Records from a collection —
=== Begin Enclosure ===

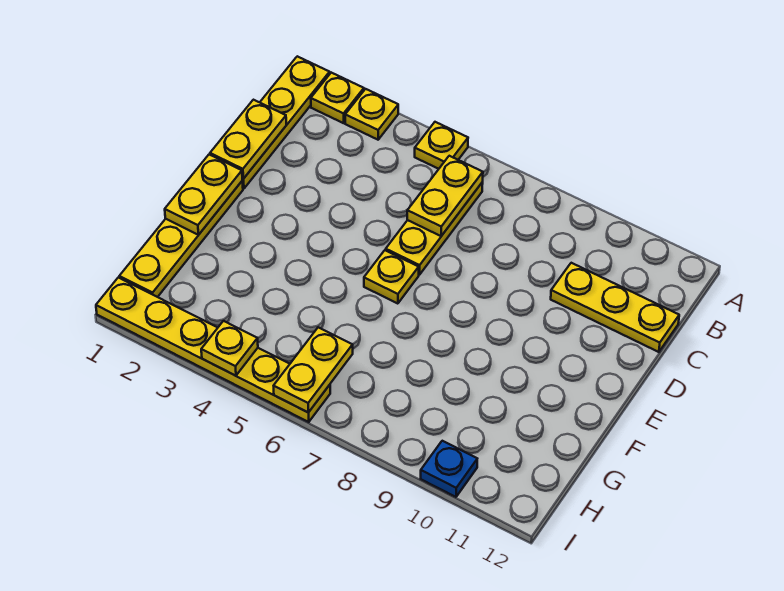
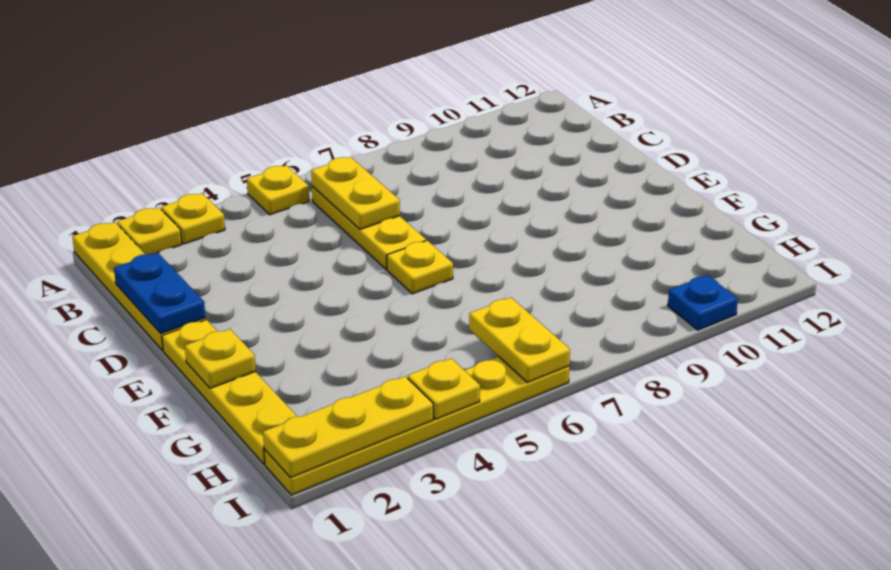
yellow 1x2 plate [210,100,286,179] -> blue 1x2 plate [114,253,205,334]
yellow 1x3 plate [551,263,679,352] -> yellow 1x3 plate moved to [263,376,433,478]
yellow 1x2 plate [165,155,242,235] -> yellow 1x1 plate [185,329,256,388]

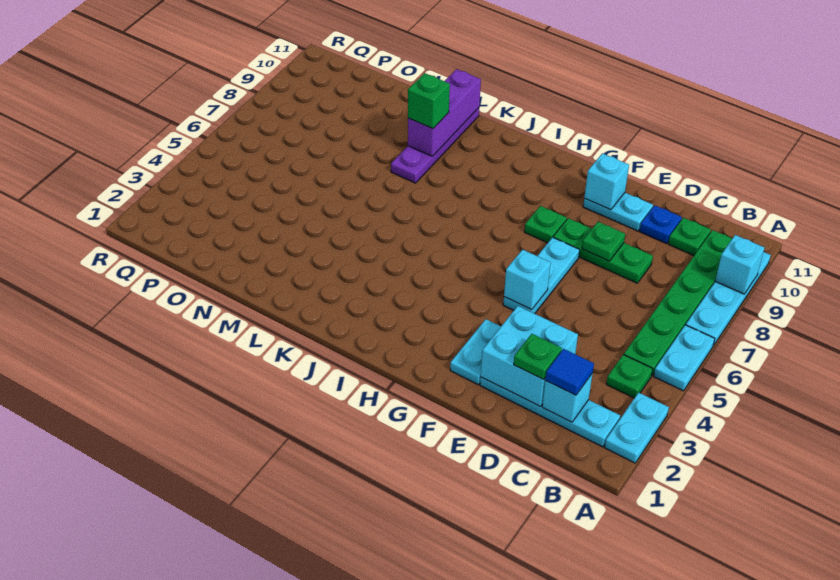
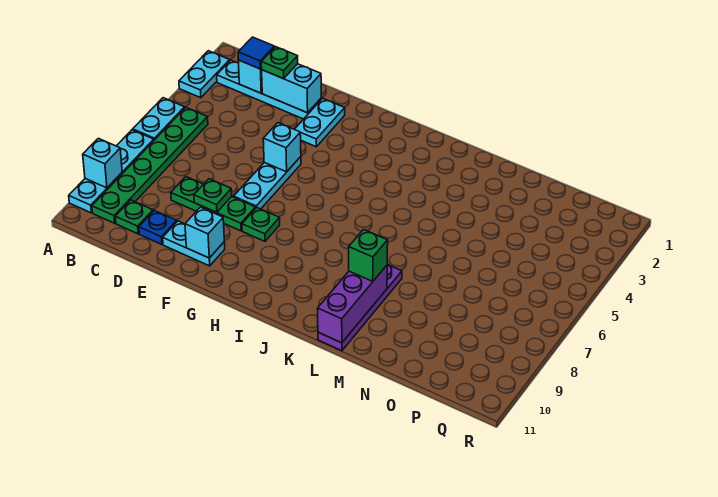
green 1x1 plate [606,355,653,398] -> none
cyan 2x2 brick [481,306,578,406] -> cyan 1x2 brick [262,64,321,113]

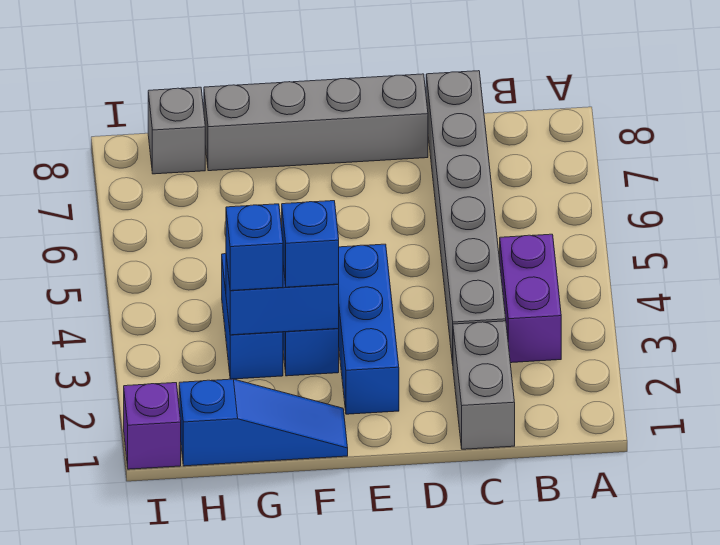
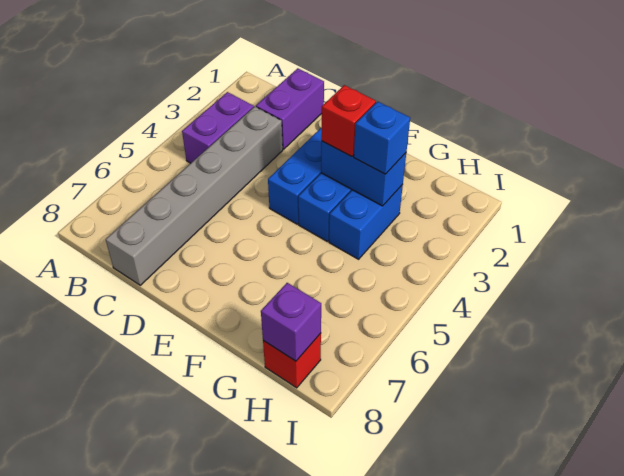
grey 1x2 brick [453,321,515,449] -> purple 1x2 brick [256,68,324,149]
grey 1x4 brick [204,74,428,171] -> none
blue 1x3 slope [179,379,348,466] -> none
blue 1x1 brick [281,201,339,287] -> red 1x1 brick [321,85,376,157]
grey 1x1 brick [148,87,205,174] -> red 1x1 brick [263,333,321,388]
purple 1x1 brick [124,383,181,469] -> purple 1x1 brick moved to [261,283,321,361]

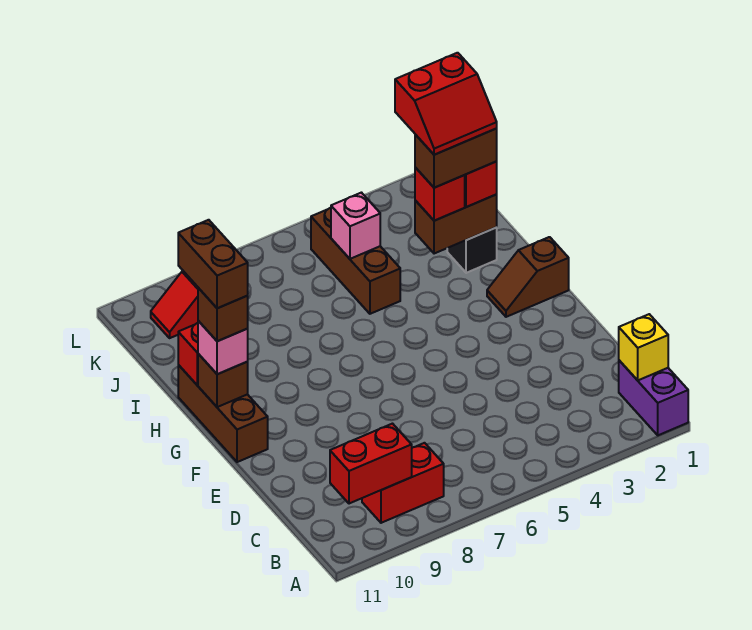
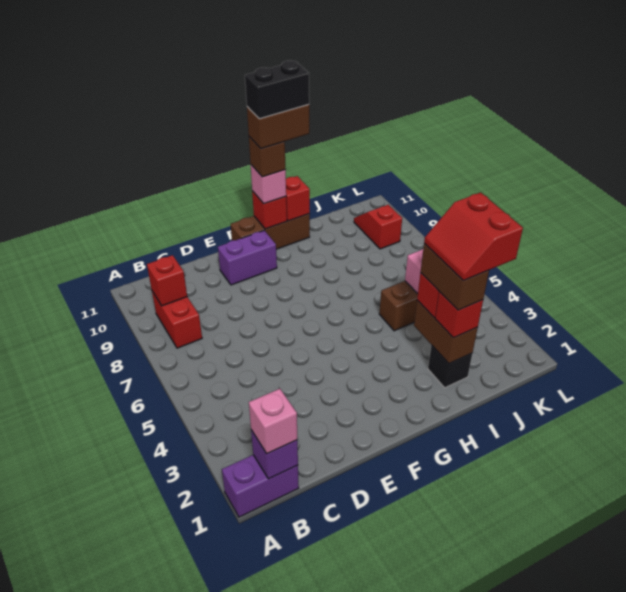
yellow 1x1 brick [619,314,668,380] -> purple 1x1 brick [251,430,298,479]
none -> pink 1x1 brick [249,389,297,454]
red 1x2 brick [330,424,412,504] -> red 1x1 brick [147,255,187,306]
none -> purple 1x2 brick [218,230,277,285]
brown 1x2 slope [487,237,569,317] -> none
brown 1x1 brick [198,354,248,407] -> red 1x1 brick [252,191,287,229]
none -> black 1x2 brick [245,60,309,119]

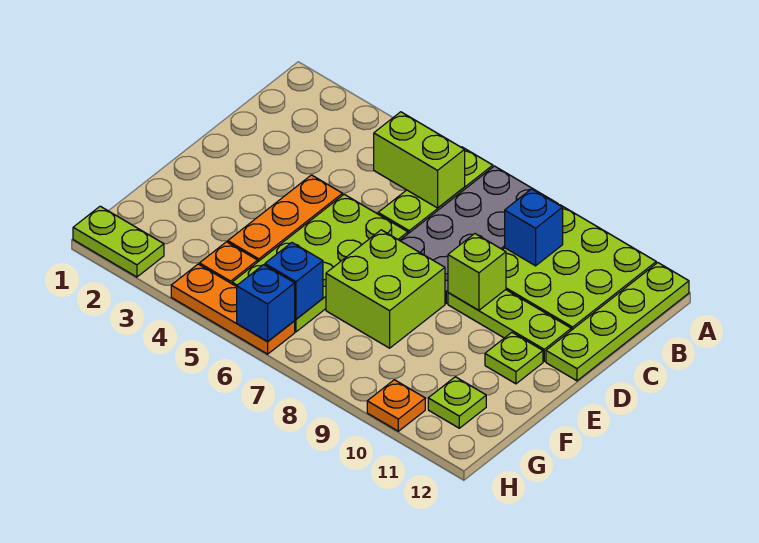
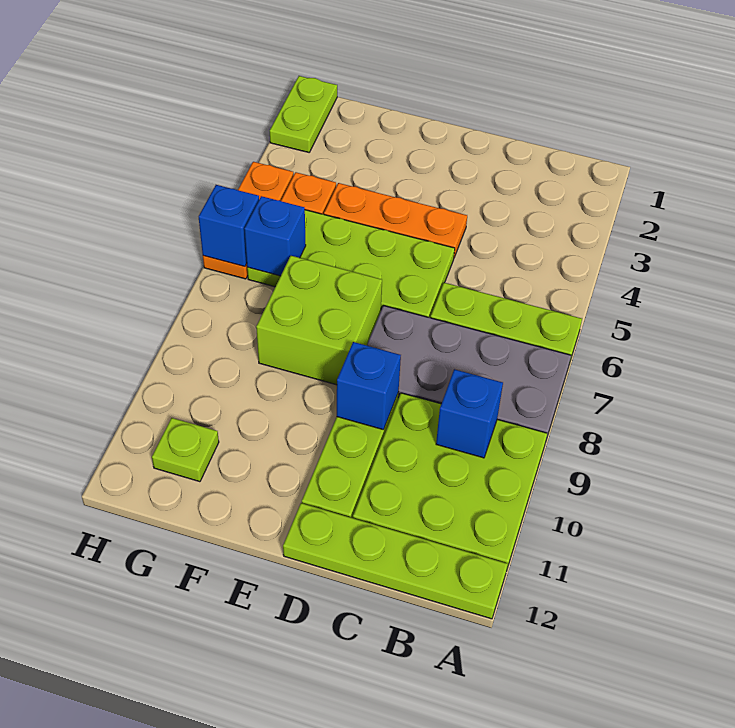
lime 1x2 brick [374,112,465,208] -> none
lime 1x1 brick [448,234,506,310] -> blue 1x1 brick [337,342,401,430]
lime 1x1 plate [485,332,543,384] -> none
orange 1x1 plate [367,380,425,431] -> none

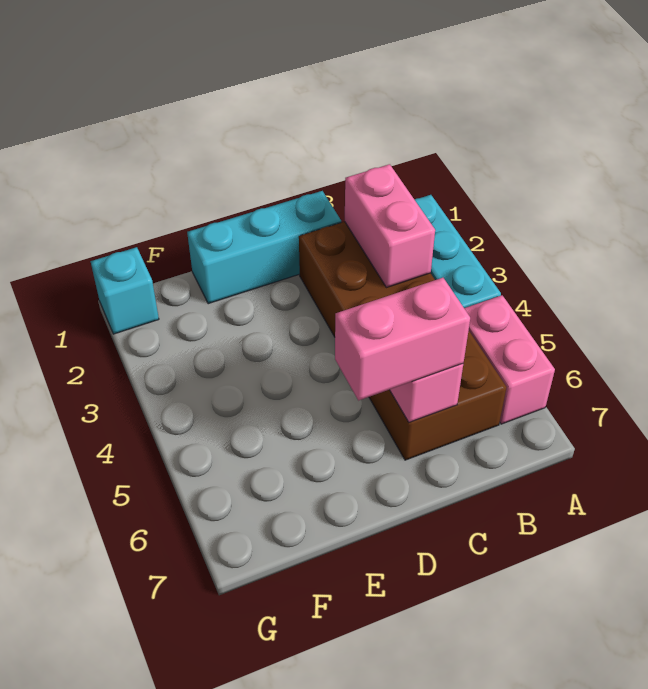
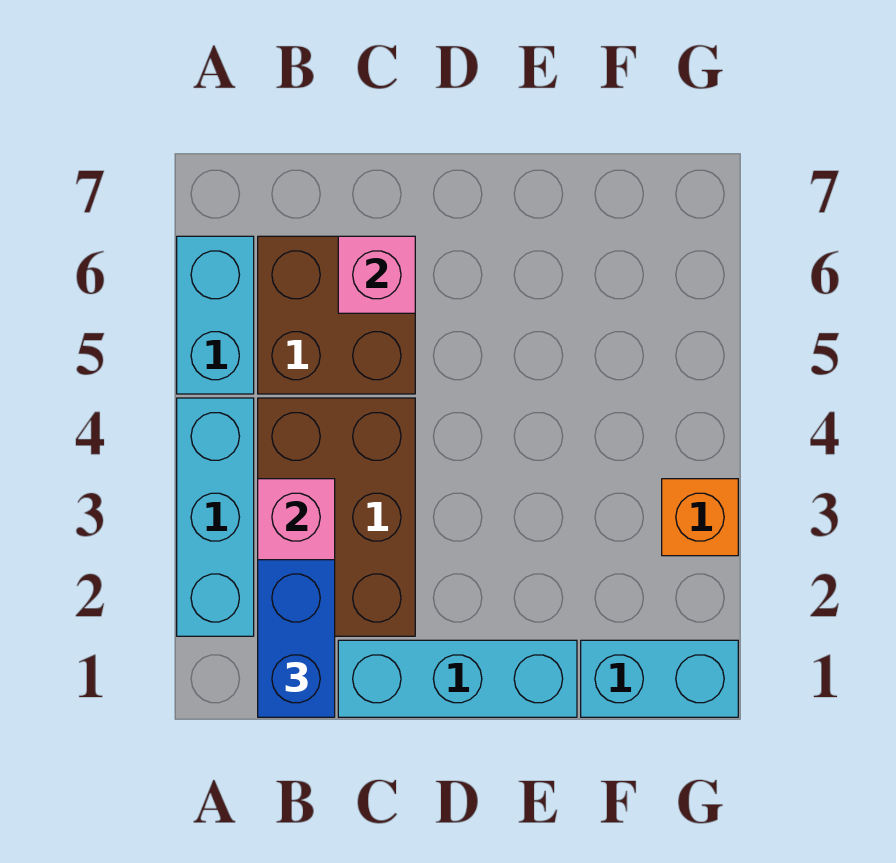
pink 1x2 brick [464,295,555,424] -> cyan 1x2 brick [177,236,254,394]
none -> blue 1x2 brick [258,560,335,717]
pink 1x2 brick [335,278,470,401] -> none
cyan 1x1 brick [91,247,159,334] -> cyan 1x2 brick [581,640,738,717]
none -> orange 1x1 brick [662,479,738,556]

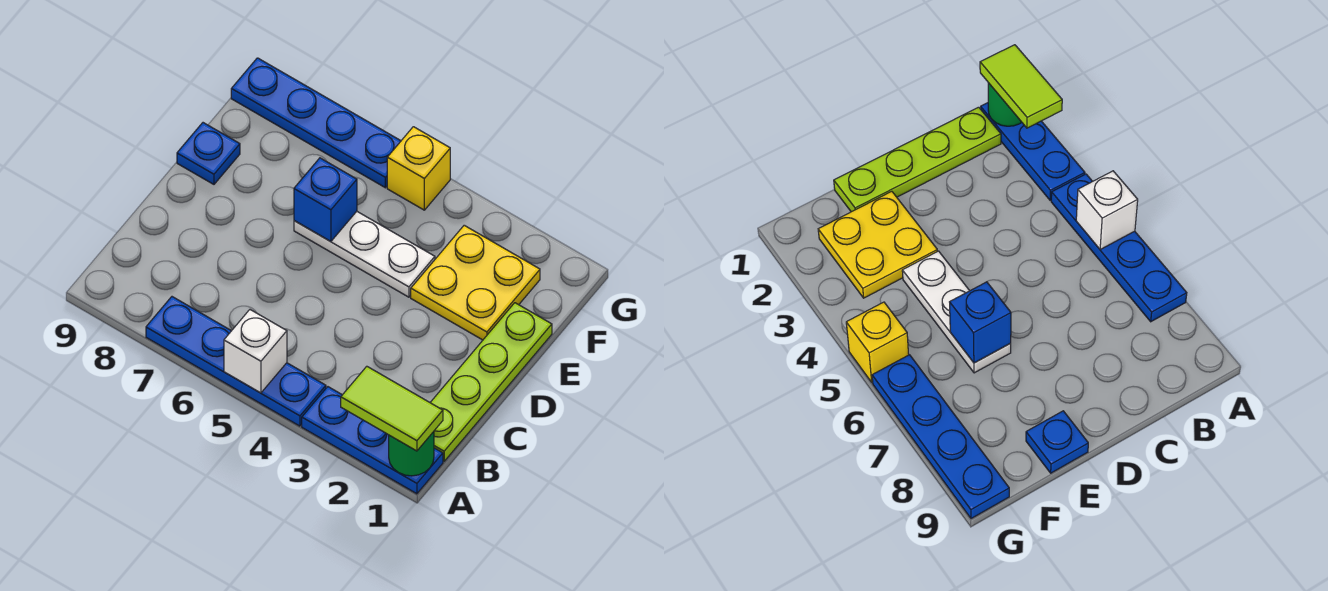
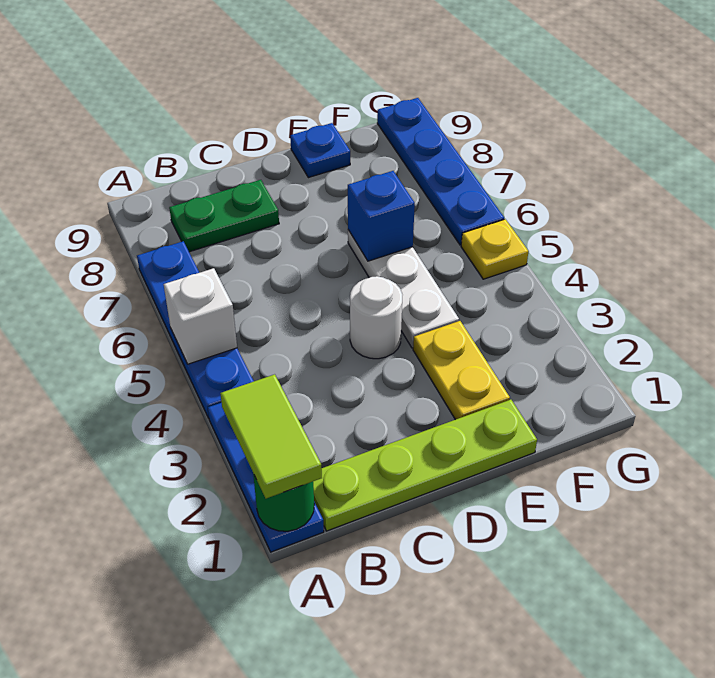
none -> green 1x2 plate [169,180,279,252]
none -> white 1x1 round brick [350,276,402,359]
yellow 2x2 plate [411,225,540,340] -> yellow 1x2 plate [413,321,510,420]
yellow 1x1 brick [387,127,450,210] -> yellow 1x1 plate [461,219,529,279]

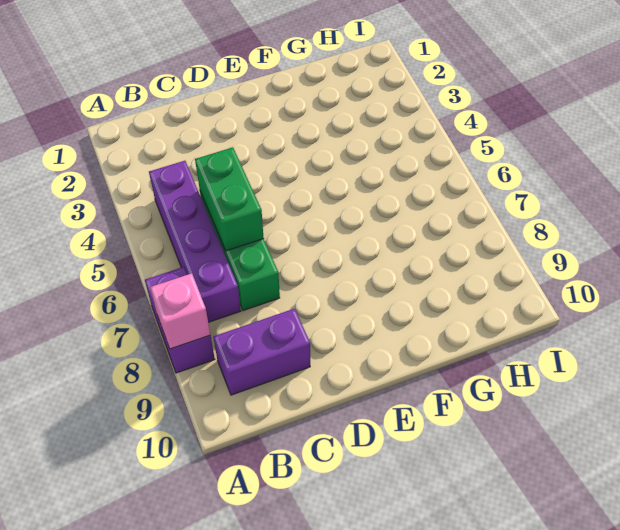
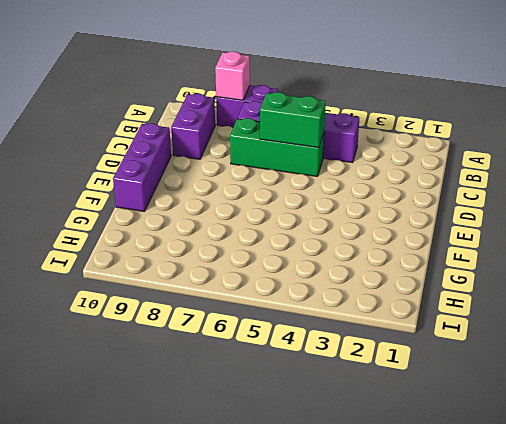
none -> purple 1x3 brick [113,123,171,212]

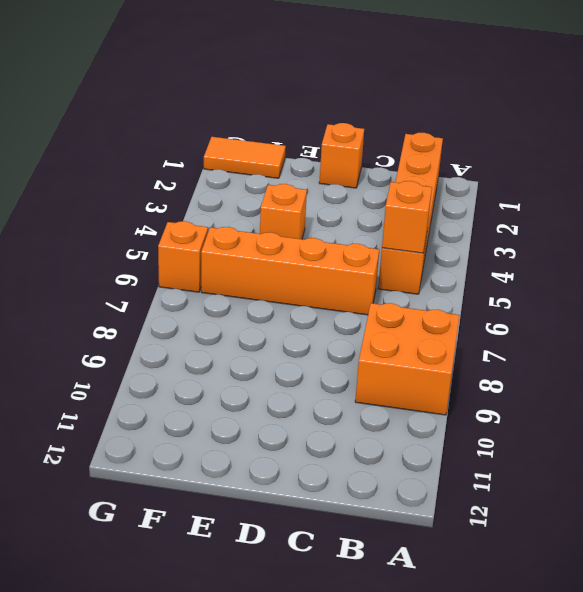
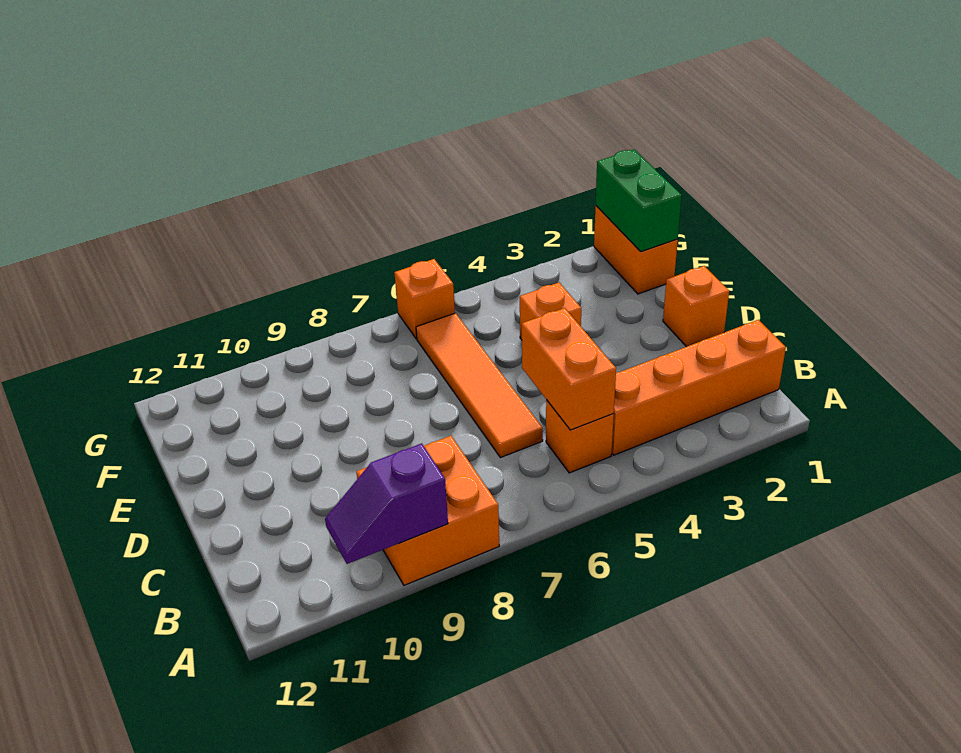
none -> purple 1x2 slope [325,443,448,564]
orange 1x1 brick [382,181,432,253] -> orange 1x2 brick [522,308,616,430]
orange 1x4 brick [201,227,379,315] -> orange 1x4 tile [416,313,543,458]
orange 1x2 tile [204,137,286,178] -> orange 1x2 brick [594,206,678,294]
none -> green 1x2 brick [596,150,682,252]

=== End Enclosure ===

What to produce — Could you repeat exactly the lines from the one containing "pink 1x2 brick [335,278,470,401] -> none" to the last line of the records, both included, and leave out every picture?

Response below —
pink 1x2 brick [335,278,470,401] -> none
cyan 1x1 brick [91,247,159,334] -> cyan 1x2 brick [581,640,738,717]
none -> orange 1x1 brick [662,479,738,556]

none -> green 1x2 plate [169,180,279,252]
none -> white 1x1 round brick [350,276,402,359]
yellow 2x2 plate [411,225,540,340] -> yellow 1x2 plate [413,321,510,420]
yellow 1x1 brick [387,127,450,210] -> yellow 1x1 plate [461,219,529,279]

none -> purple 1x3 brick [113,123,171,212]

none -> purple 1x2 slope [325,443,448,564]
orange 1x1 brick [382,181,432,253] -> orange 1x2 brick [522,308,616,430]
orange 1x4 brick [201,227,379,315] -> orange 1x4 tile [416,313,543,458]
orange 1x2 tile [204,137,286,178] -> orange 1x2 brick [594,206,678,294]
none -> green 1x2 brick [596,150,682,252]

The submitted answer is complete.